### WHAT THIS TASK INVOLVES:
Exactly retype the lines below from the one containing "U101 pin PA0: none -> 5V" through the end of the listing. Leave pictures out.
-=-=-
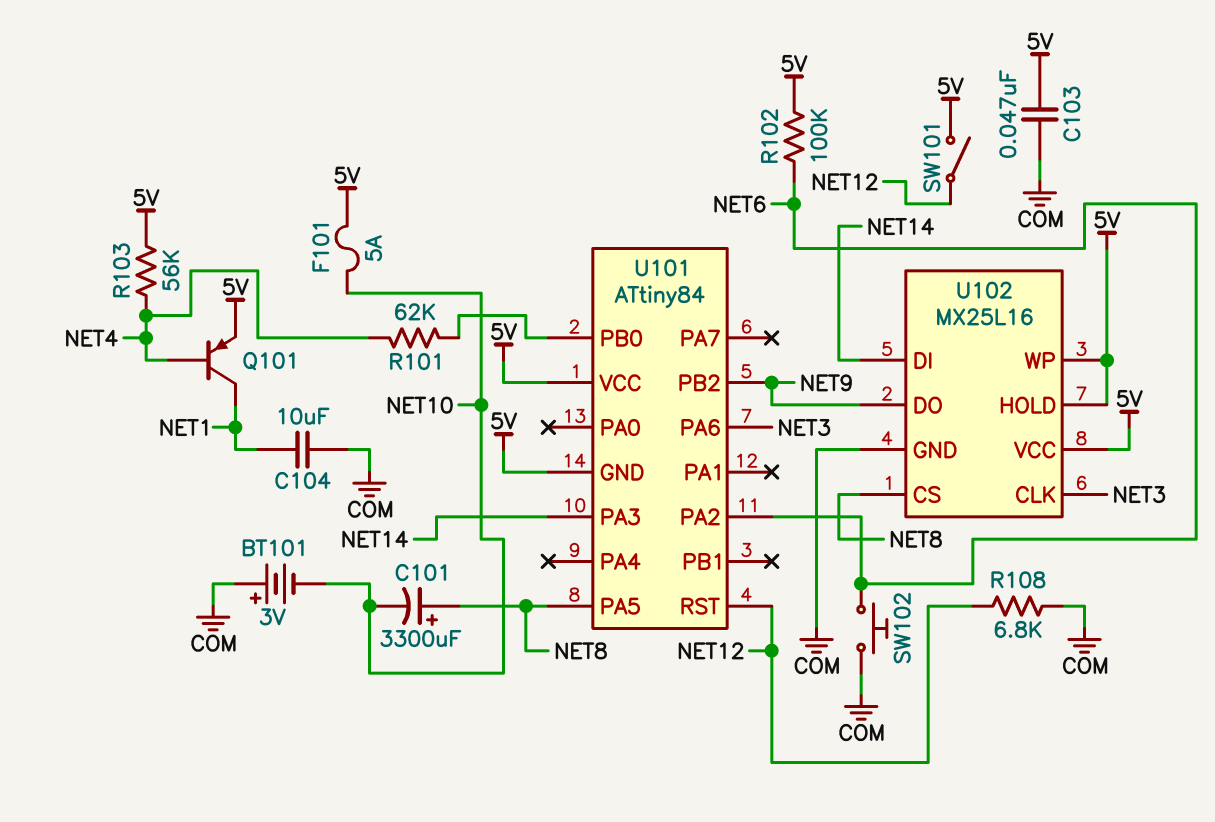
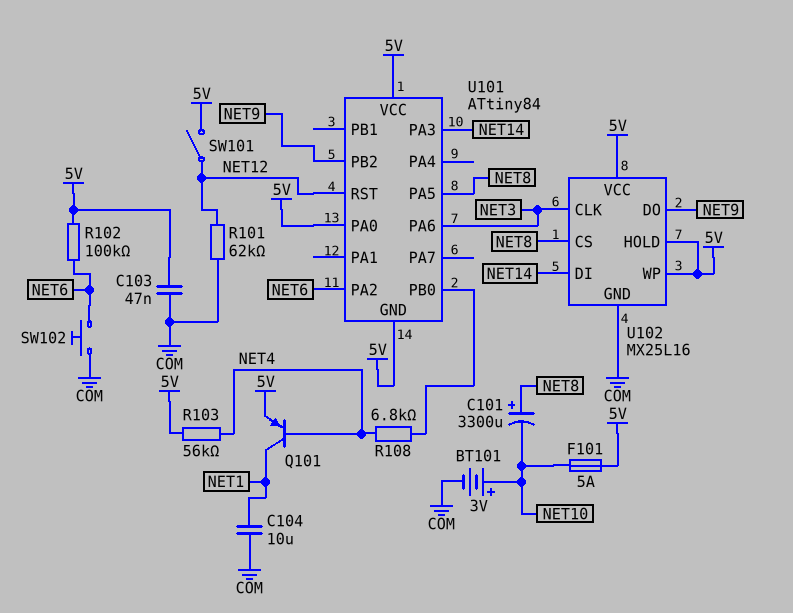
BT101: 3V (plus COM, minus NET10) -> 3V (plus NET10, minus COM)
R101: 62k (NET4, U101/PB0) -> 62k (COM, NET12)
R108: 6.8k (COM, NET12) -> 6.8k (NET4, U101/PB0)
U101 pin PA0: none -> 5V

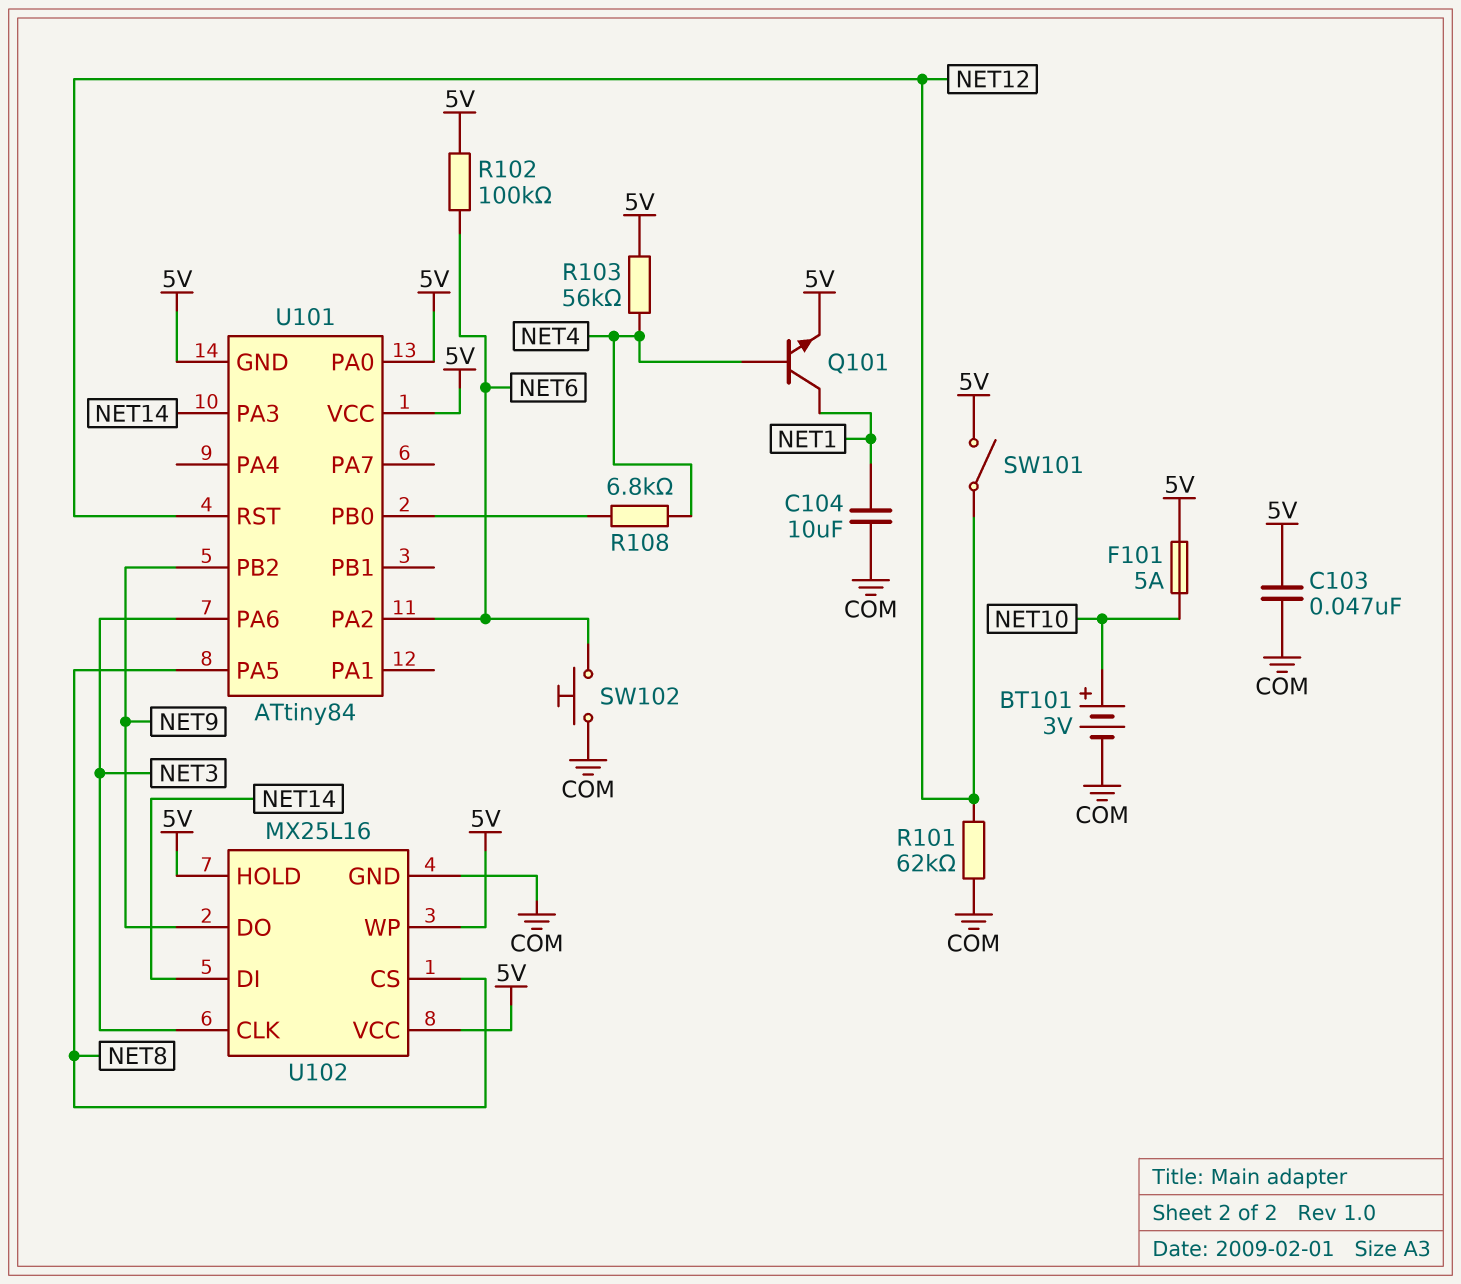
C101: 3300uF (plus NET8, minus NET10) -> none
Q101: PNP (B NET4, C NET1, E 5V) -> NPN (B NET4, C NET1, E 5V)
-=-=-
### REPLY:
U101 pin PA0: none -> 5V

C101: 3300uF (plus NET8, minus NET10) -> none
Q101: PNP (B NET4, C NET1, E 5V) -> NPN (B NET4, C NET1, E 5V)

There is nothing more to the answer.